When the line with "orange glue stick: 2 -> 3" appears below, start repeating lines exactly, and keep going through the line with "turquoise pyramid: 2 -> 3"; add nothing outside that span.

Input records START

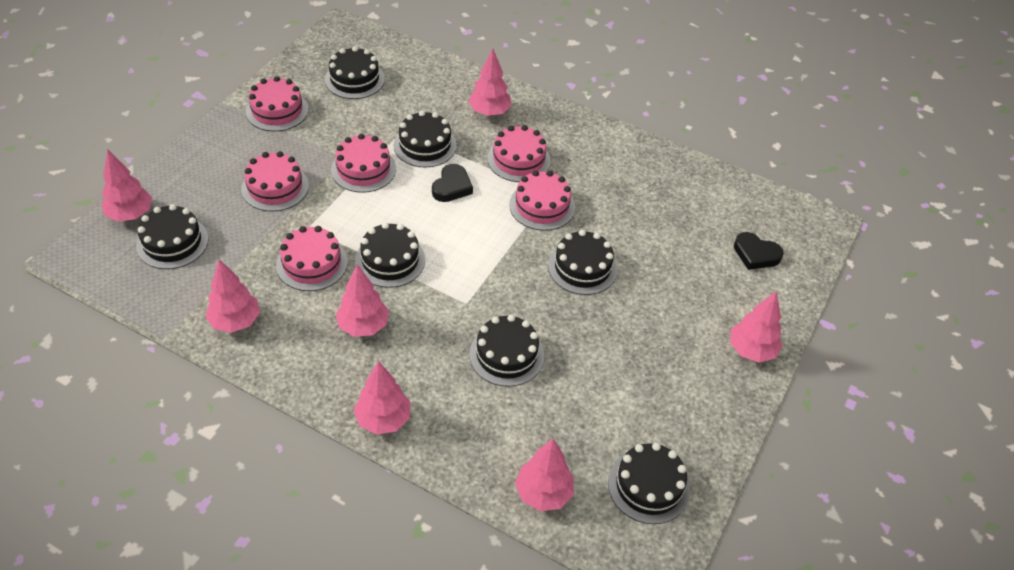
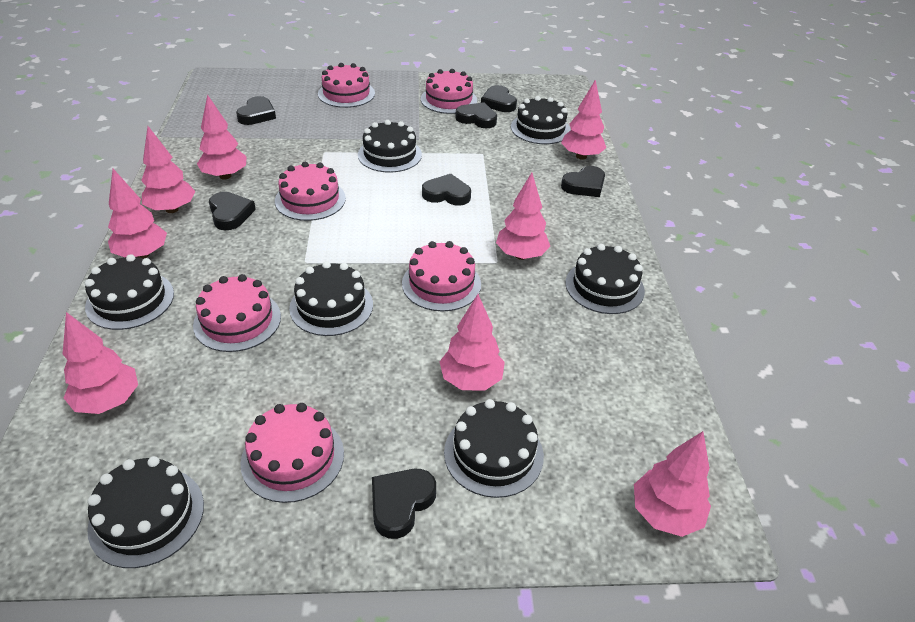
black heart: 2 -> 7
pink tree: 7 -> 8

Input records END
Input records START

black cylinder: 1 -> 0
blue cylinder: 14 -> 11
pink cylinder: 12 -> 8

Input records END
Input records START

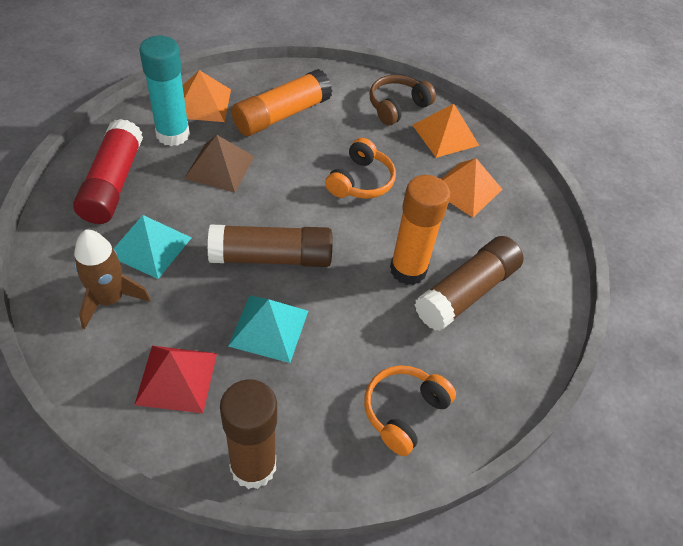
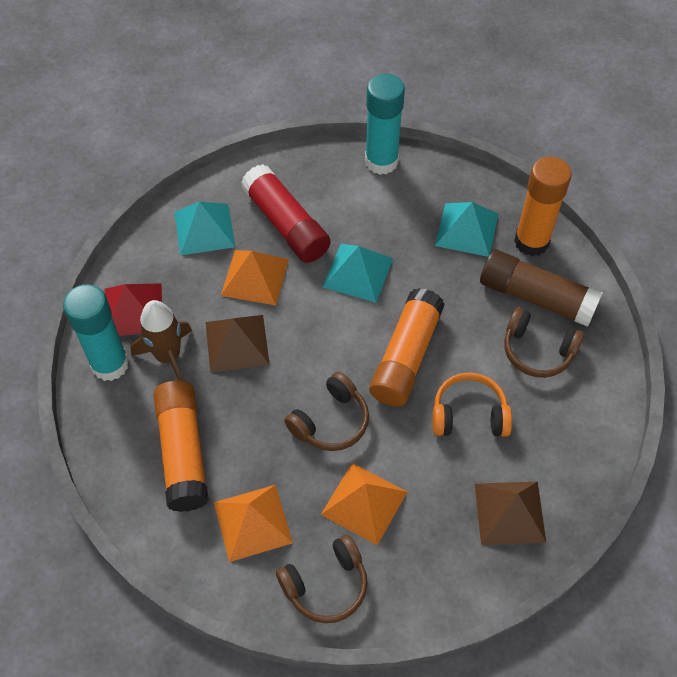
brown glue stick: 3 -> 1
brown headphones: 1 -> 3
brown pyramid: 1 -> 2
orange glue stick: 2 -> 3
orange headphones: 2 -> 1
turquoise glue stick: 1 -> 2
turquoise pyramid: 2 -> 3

Input records END

◆ **Written response**
orange glue stick: 2 -> 3
orange headphones: 2 -> 1
turquoise glue stick: 1 -> 2
turquoise pyramid: 2 -> 3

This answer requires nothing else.